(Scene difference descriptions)
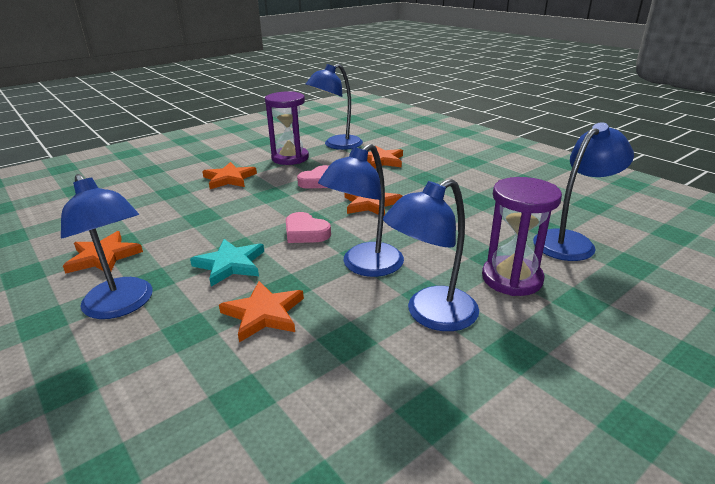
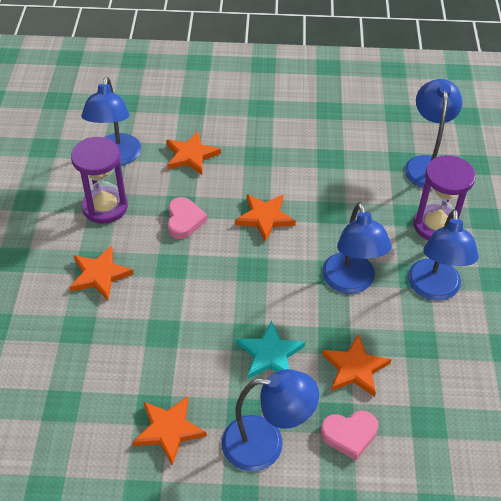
camera: 50 degrees left, 20 degrees up
(305, 233) = (268, 284): pink heart -> pink heart (349, 435)

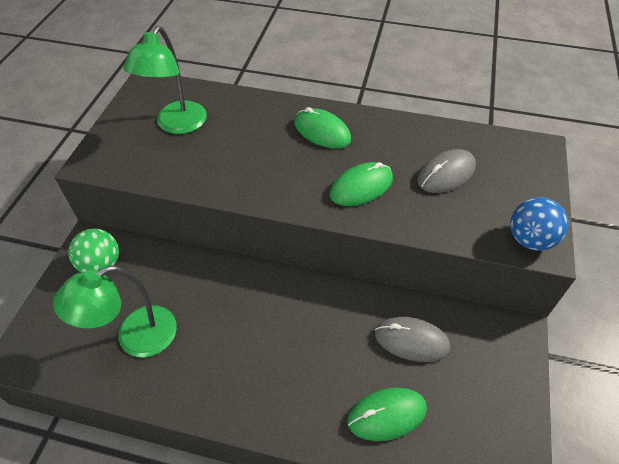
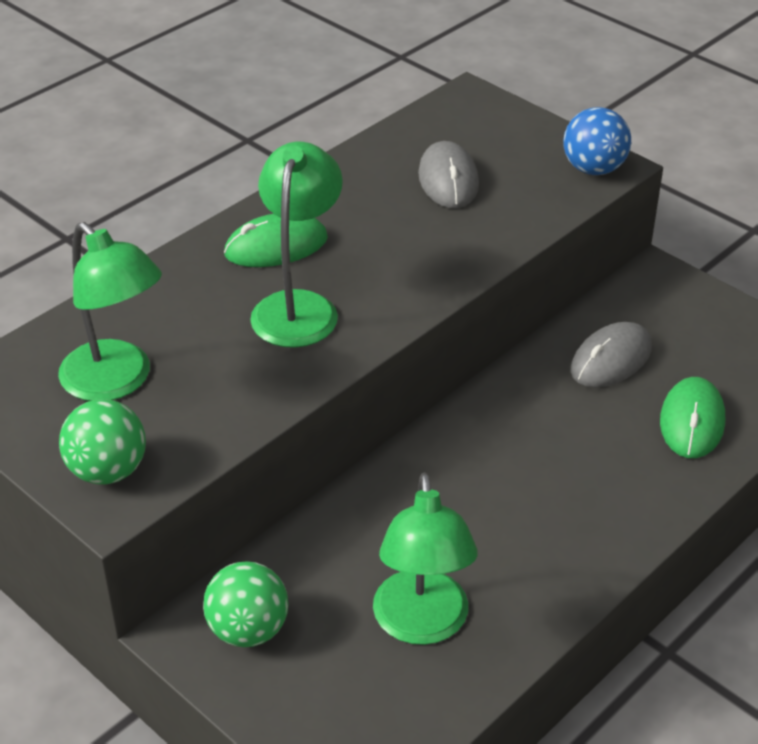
camera: 60 degrees left, 10 degrees down
(112, 151) = (108, 471): none -> green ball
(278, 162) = (299, 307): none -> green lamp
(361, 187) = (410, 253): green mouse -> none

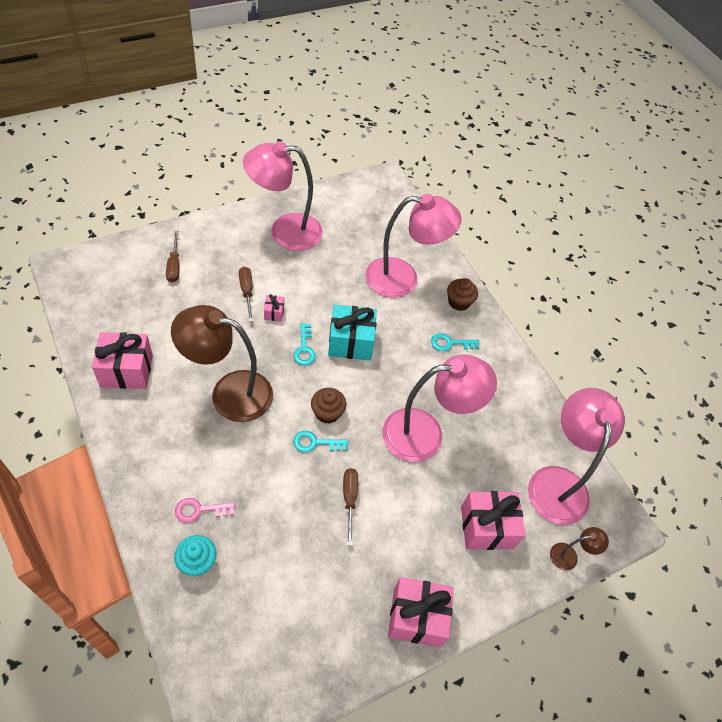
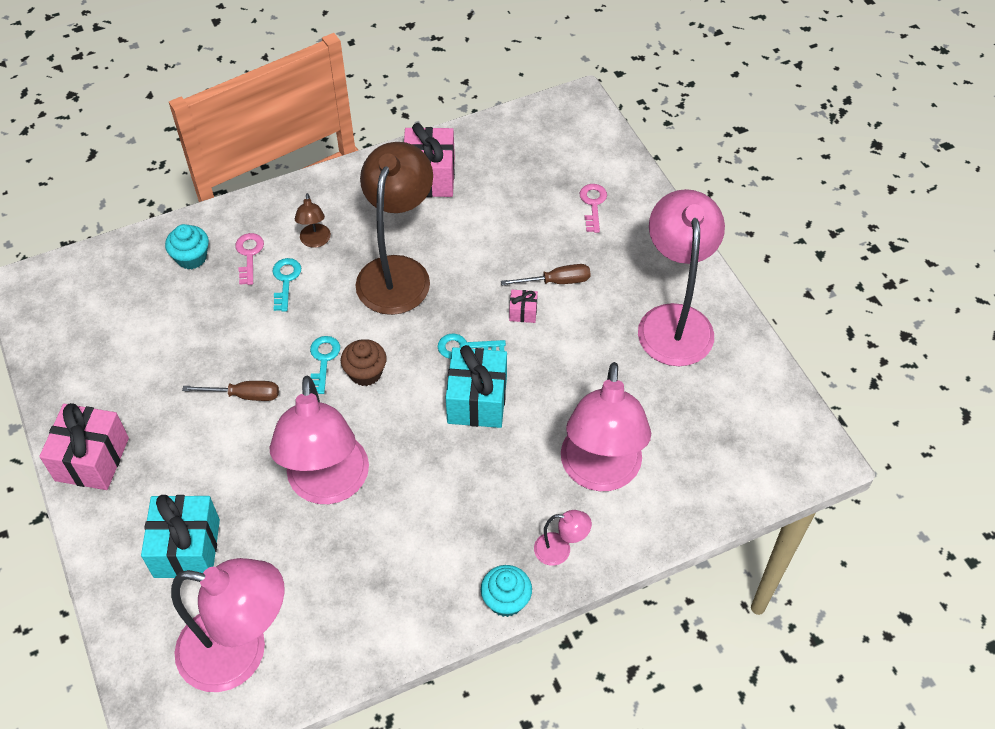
camera: 100 degrees right, 0 degrees up
(174, 265) = (593, 204): brown screwdriver -> pink key
(450, 343) = (480, 530): turquoise key -> turquoise key (285, 280)
(459, 302) = (560, 550): brown cupcake -> pink lamp
(487, 527) = (187, 548): pink gift -> turquoise gift
(495, 331) = (506, 600): none -> turquoise cupcake
(569, 556) = (132, 649): brown lamp -> brown lamp (315, 241)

**PROBLEM TO SOLVE**
Could you transcribe the records above exactly, leaving out any pictures?

**YOUR SOLUTION**
camera: 50 degrees left, 20 degrees up
(305, 233) = (268, 284): pink heart -> pink heart (349, 435)

camera: 60 degrees left, 10 degrees down
(112, 151) = (108, 471): none -> green ball
(278, 162) = (299, 307): none -> green lamp
(361, 187) = (410, 253): green mouse -> none

camera: 100 degrees right, 0 degrees up
(174, 265) = (593, 204): brown screwdriver -> pink key
(450, 343) = (480, 530): turquoise key -> turquoise key (285, 280)
(459, 302) = (560, 550): brown cupcake -> pink lamp
(487, 527) = (187, 548): pink gift -> turquoise gift
(495, 331) = (506, 600): none -> turquoise cupcake
(569, 556) = (132, 649): brown lamp -> brown lamp (315, 241)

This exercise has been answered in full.